▶ **Records for this task**
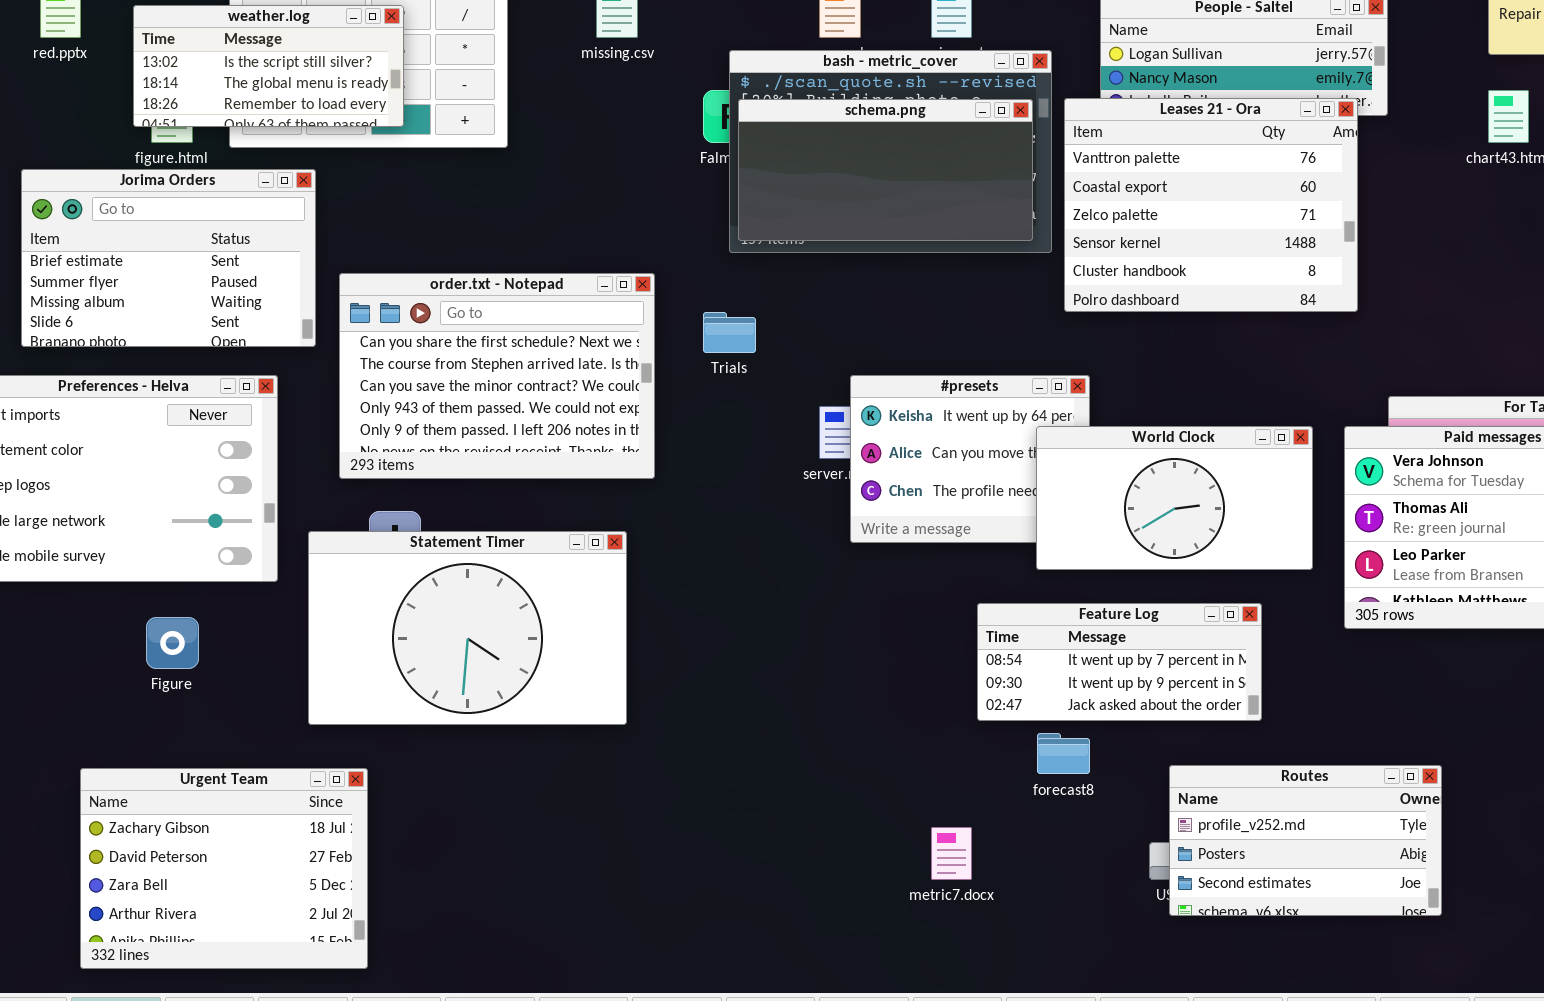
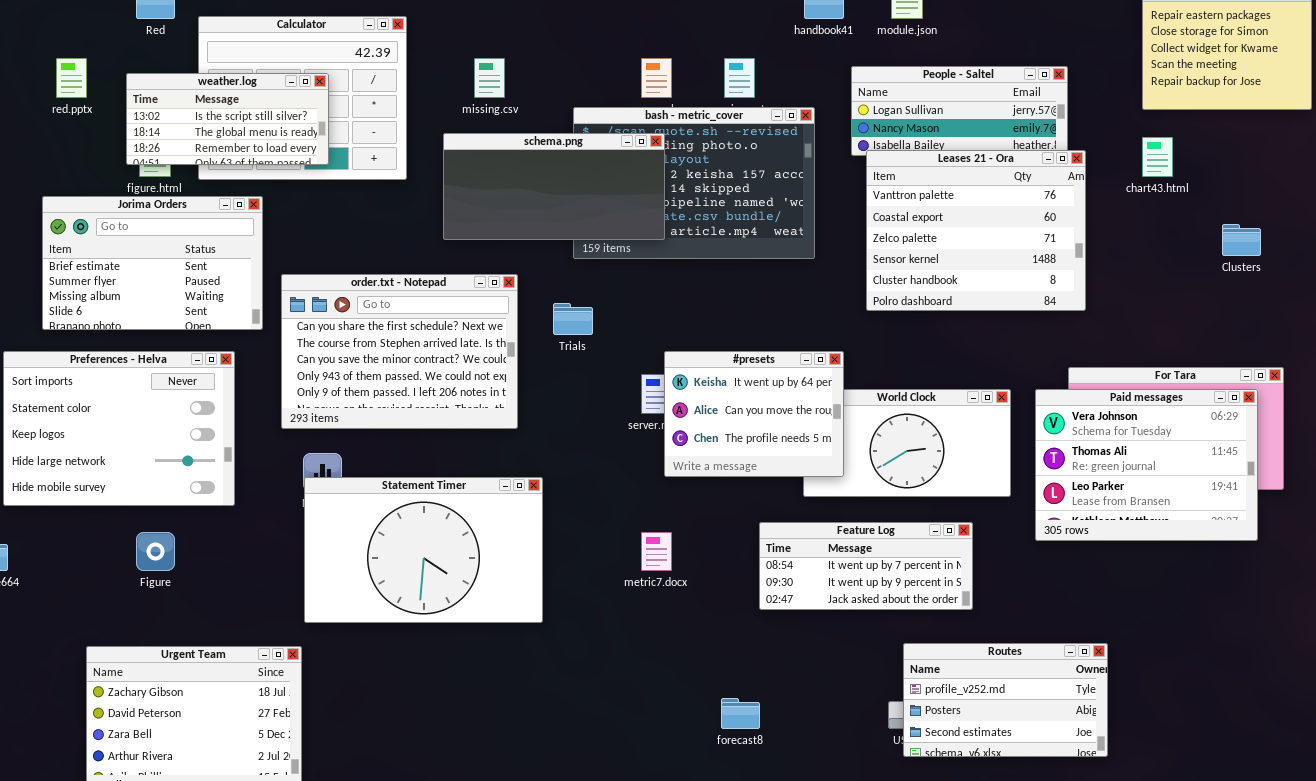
Leases 21 - Ora: [1064,98,1358,312] -> [866,150,1086,311], moved
schema.png: [738,99,1033,241] -> [443,133,665,240], moved
#presets: [850,375,1090,543] -> [664,351,844,477], raised
Statement Timer: [308,531,627,725] -> [304,477,543,623], moved
forecast8: [1037,733,1090,774] -> [721,698,760,729], moved
metric7.docx: [931,827,972,880] -> [641,532,672,571], moved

▶ **What the task asks**
Copy verbatim the span of lines that begins with the line holding "schema.png: [738,99,1033,241] ->" and ends at the last line of the records.

▶ **Result for this exercise**
schema.png: [738,99,1033,241] -> [443,133,665,240], moved
#presets: [850,375,1090,543] -> [664,351,844,477], raised
Statement Timer: [308,531,627,725] -> [304,477,543,623], moved
forecast8: [1037,733,1090,774] -> [721,698,760,729], moved
metric7.docx: [931,827,972,880] -> [641,532,672,571], moved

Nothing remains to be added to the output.